» **WORK TO BE COMPLETED**
Repeat, please, exactly the lines from the one that has "Recent Team: [5,5,432,170]" through the end of the records below, with pictures dropped.

╭──

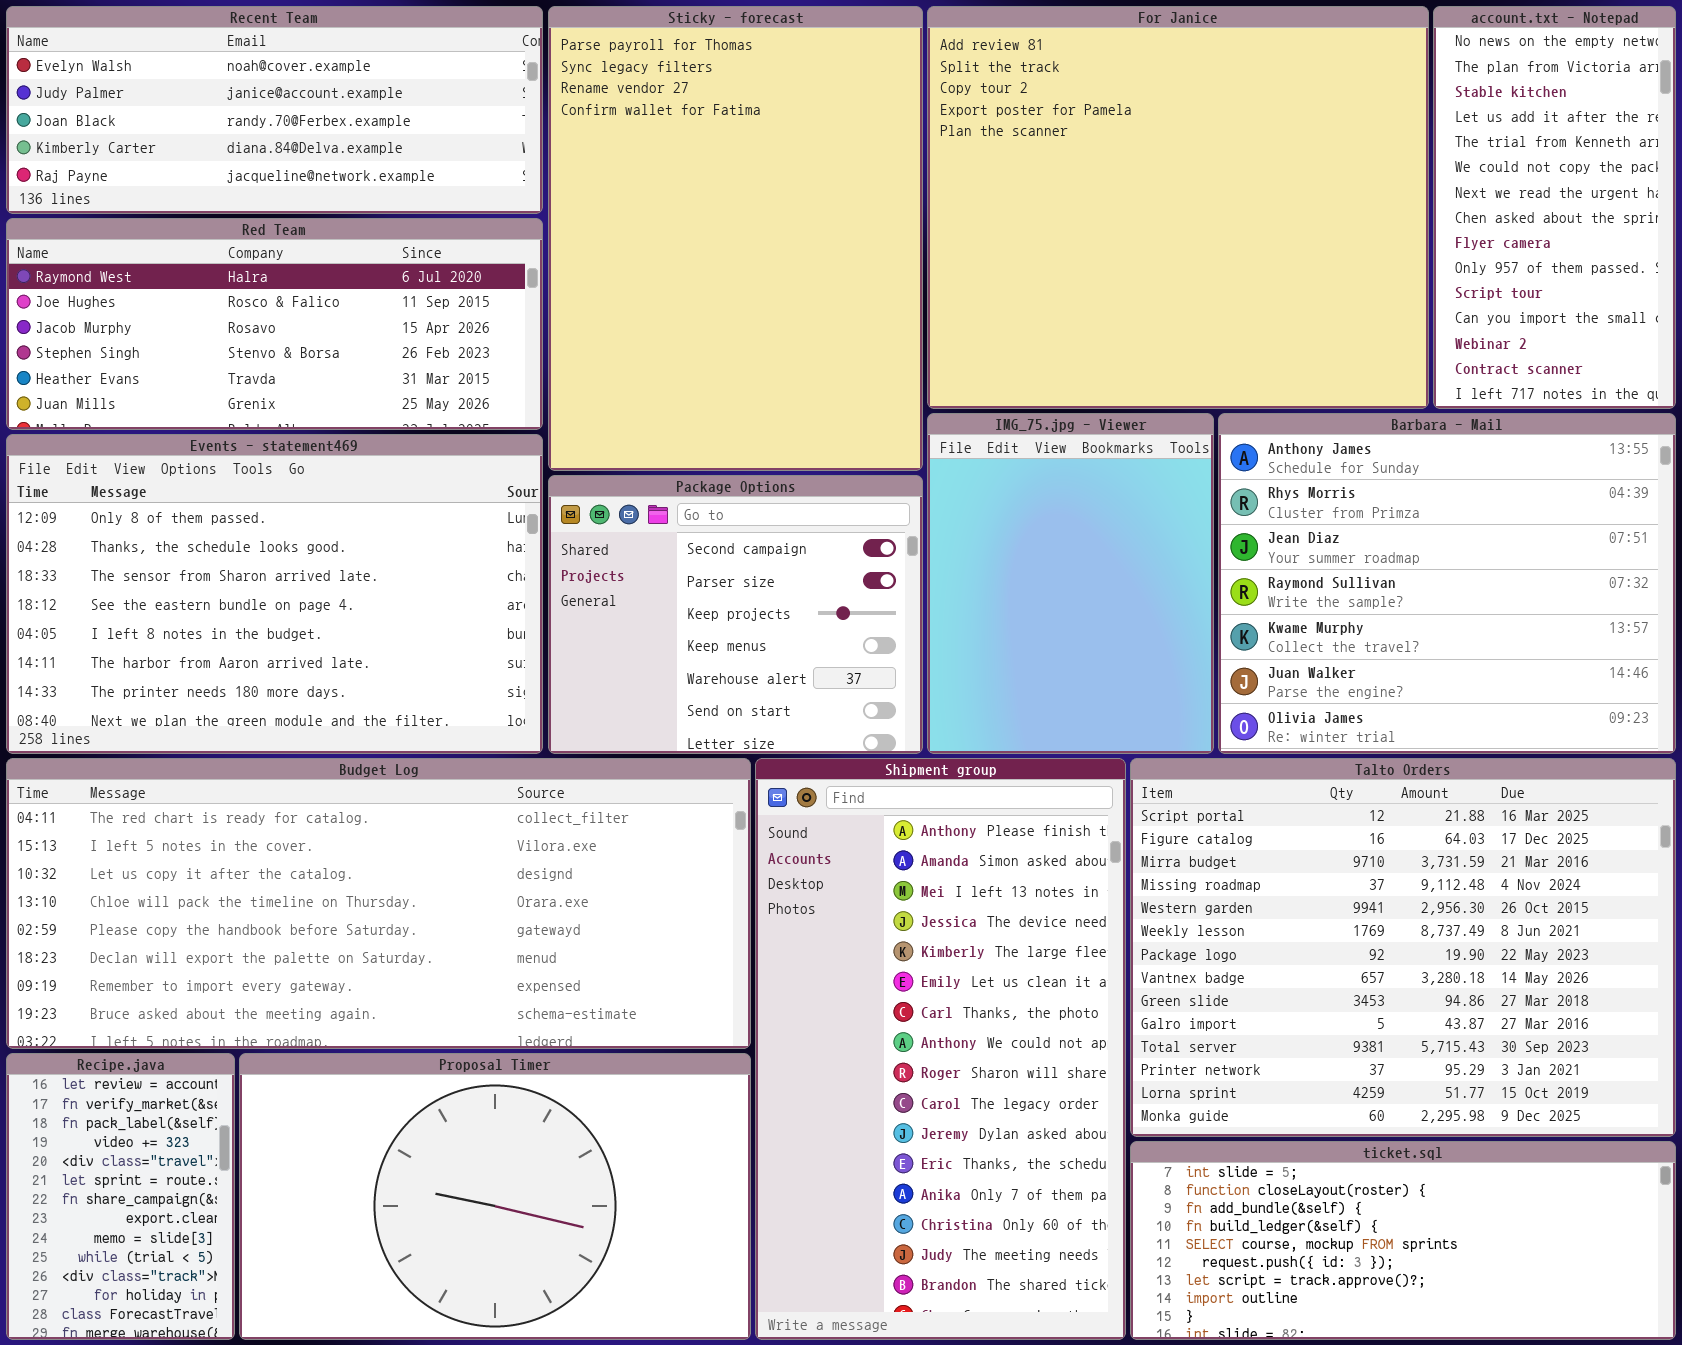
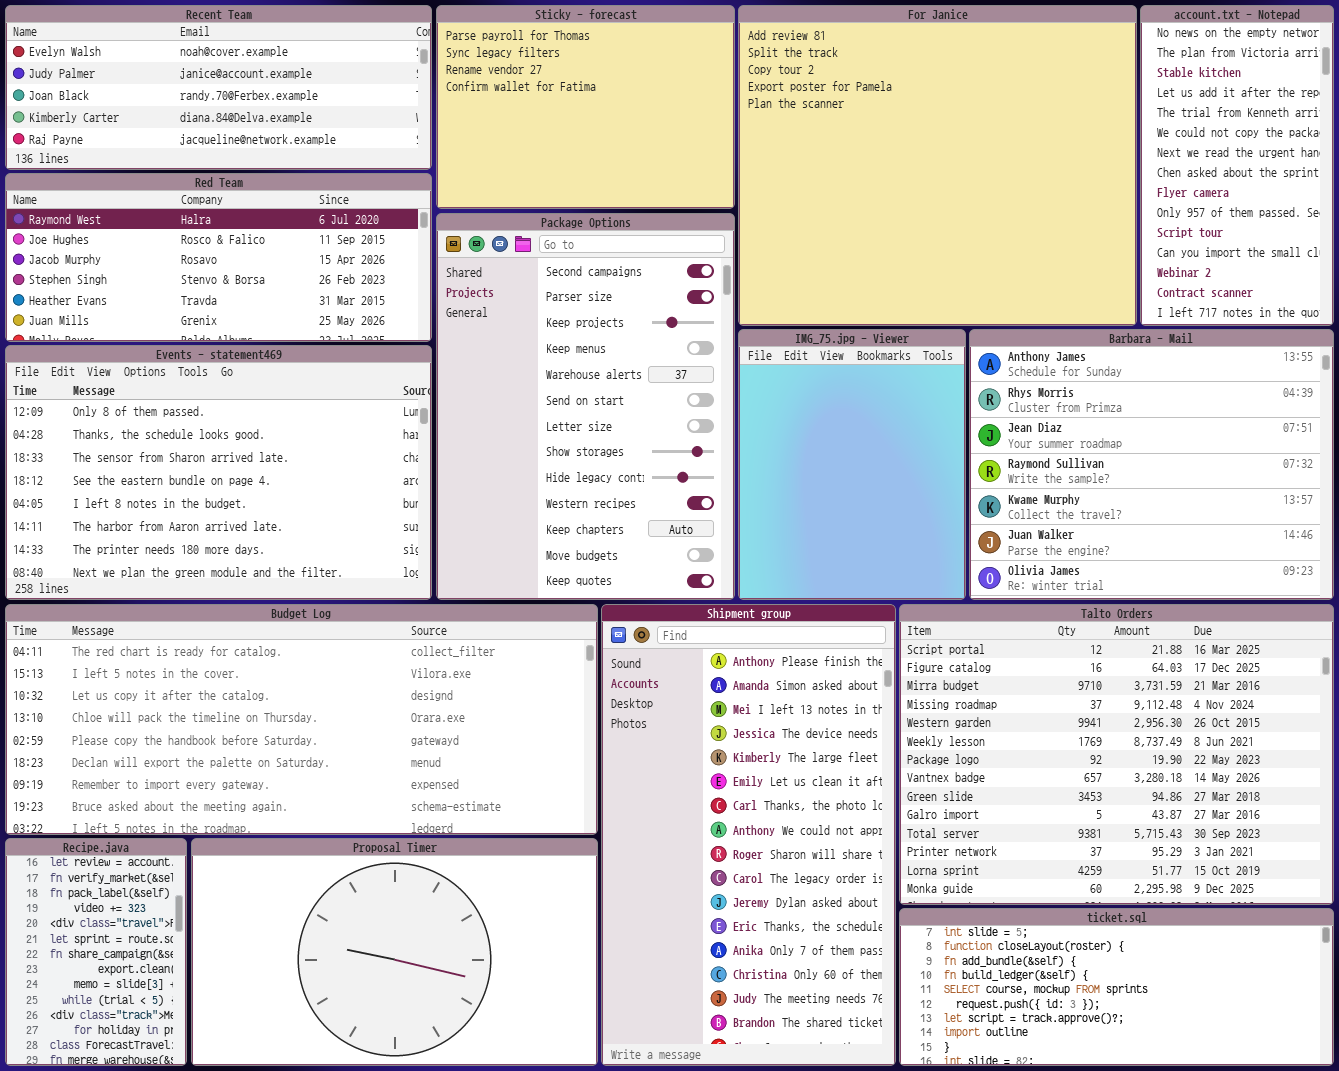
Sticky - forecast: [548,6,923,471] -> [436,5,735,209], resized
Package Options: [548,475,923,754] -> [436,213,735,600], resized

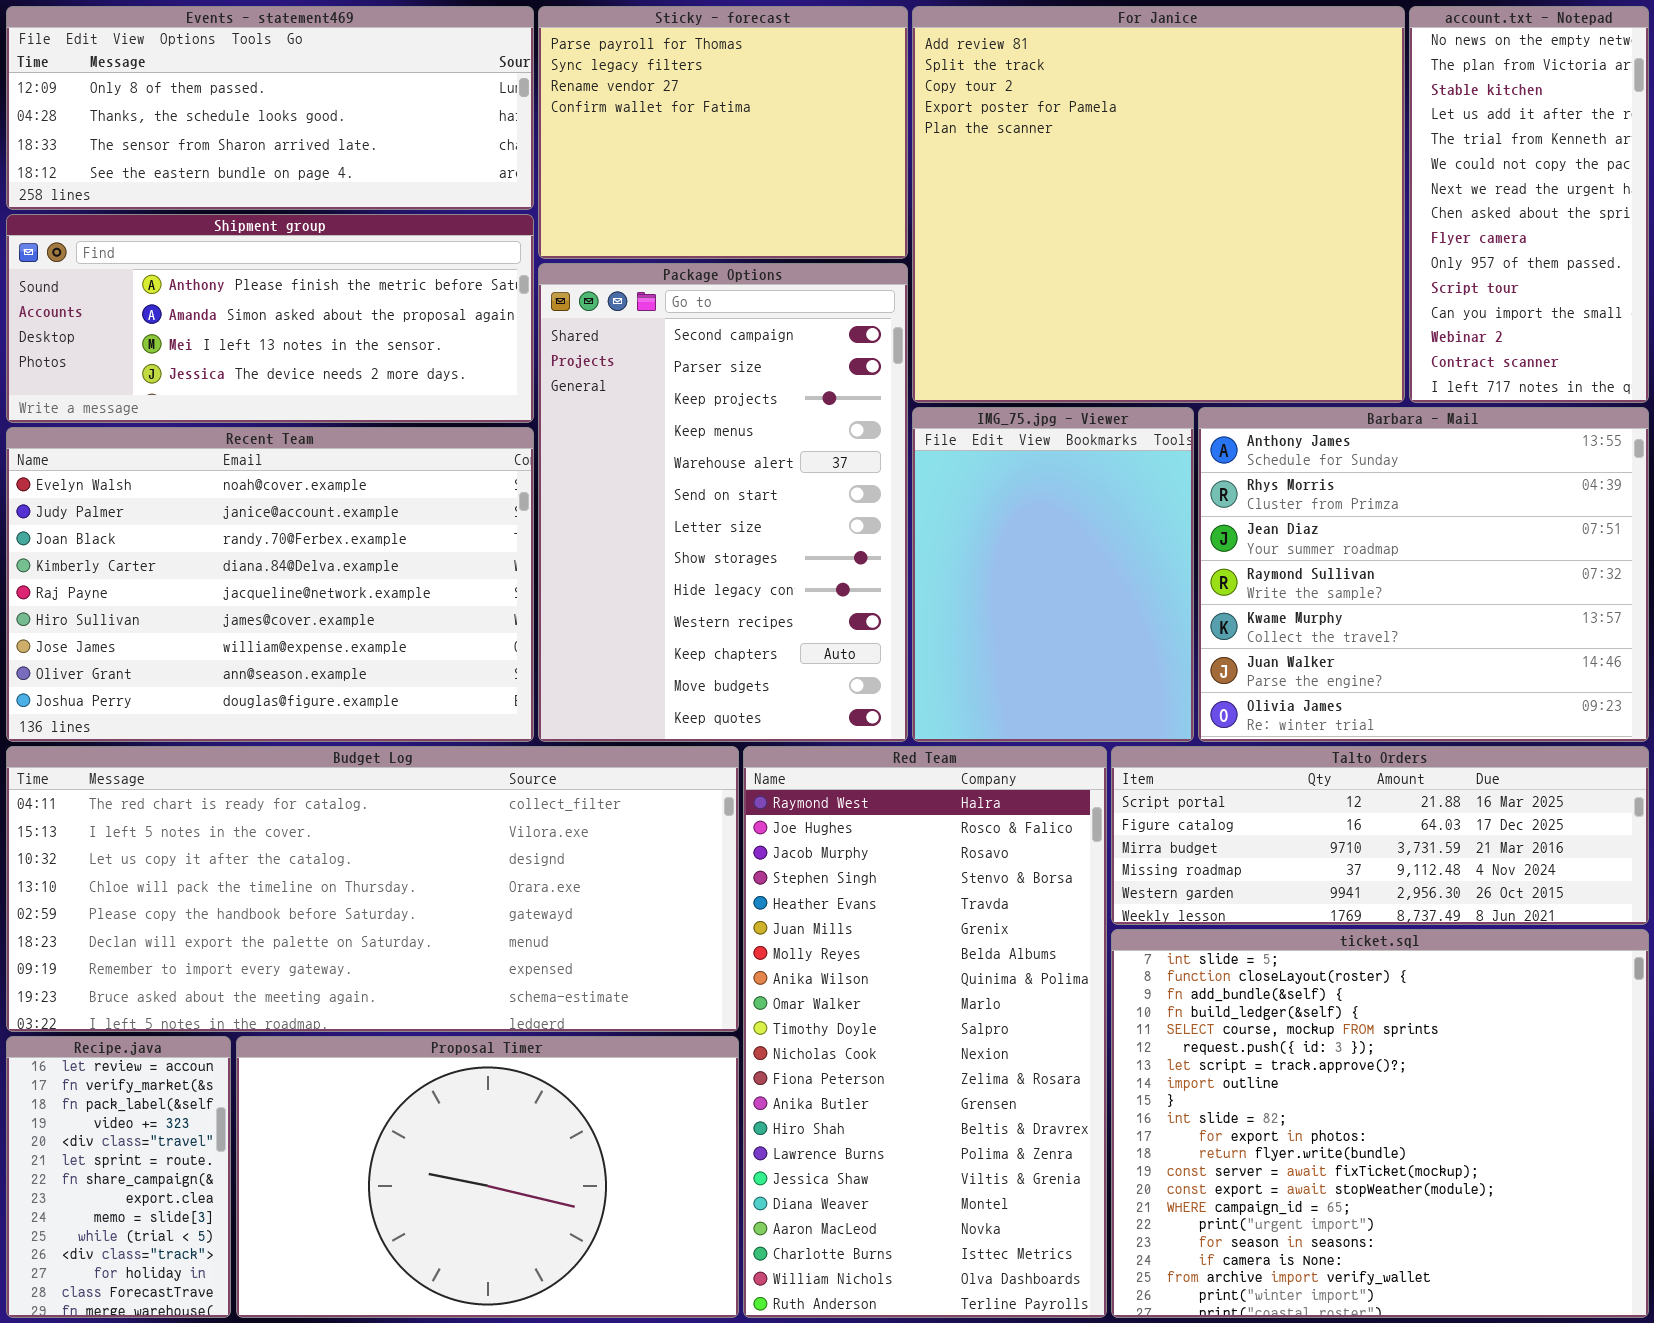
Recent Team: [5,5,432,170] -> [6,427,534,742], moved, resized
Red Team: [5,173,432,342] -> [743,746,1107,1318], moved, resized
Events - statement469: [5,345,432,600] -> [6,6,534,210], moved, resized
Shipment group: [601,604,896,1066] -> [6,214,534,423], moved, resized
Talto Orders: [899,604,1334,905] -> [1111,746,1649,925], resized
ticket.sql: [899,908,1334,1066] -> [1111,929,1649,1318], resized

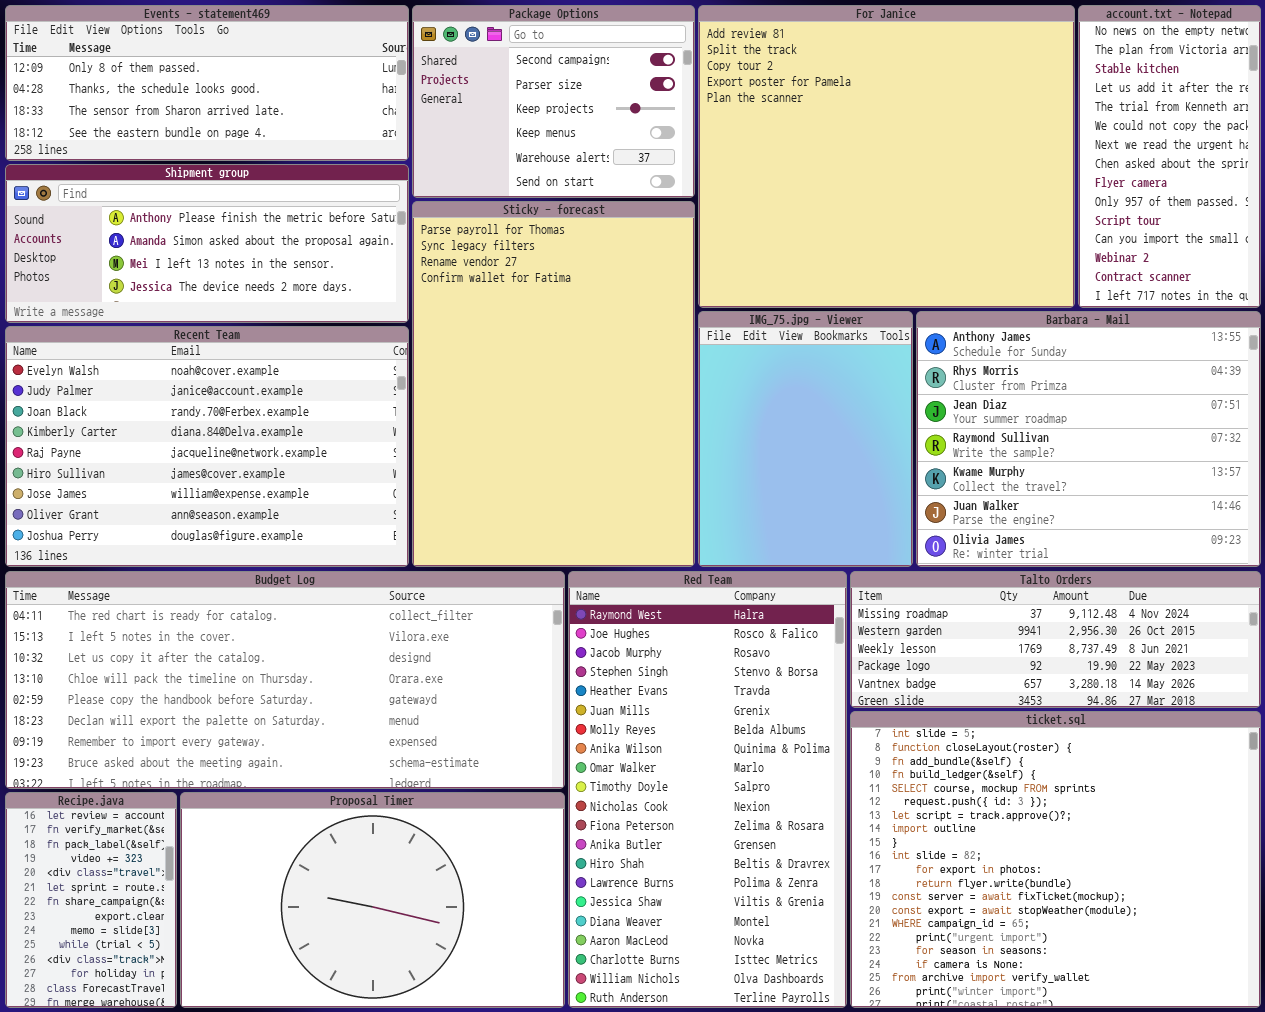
Sticky - forecast: [538,6,908,259] -> [412,201,695,567], moved, resized
Package Options: [538,263,908,742] -> [412,5,695,198], moved, resized
Talto Orders: [1111,746,1649,925] -> [850,571,1261,708], scrolled down 3 rows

╰──

» **YOUR RESPONSE**
Recent Team: [5,5,432,170] -> [6,427,534,742], moved, resized
Red Team: [5,173,432,342] -> [743,746,1107,1318], moved, resized
Events - statement469: [5,345,432,600] -> [6,6,534,210], moved, resized
Shipment group: [601,604,896,1066] -> [6,214,534,423], moved, resized
Talto Orders: [899,604,1334,905] -> [1111,746,1649,925], resized
ticket.sql: [899,908,1334,1066] -> [1111,929,1649,1318], resized

Sticky - forecast: [538,6,908,259] -> [412,201,695,567], moved, resized
Package Options: [538,263,908,742] -> [412,5,695,198], moved, resized
Talto Orders: [1111,746,1649,925] -> [850,571,1261,708], scrolled down 3 rows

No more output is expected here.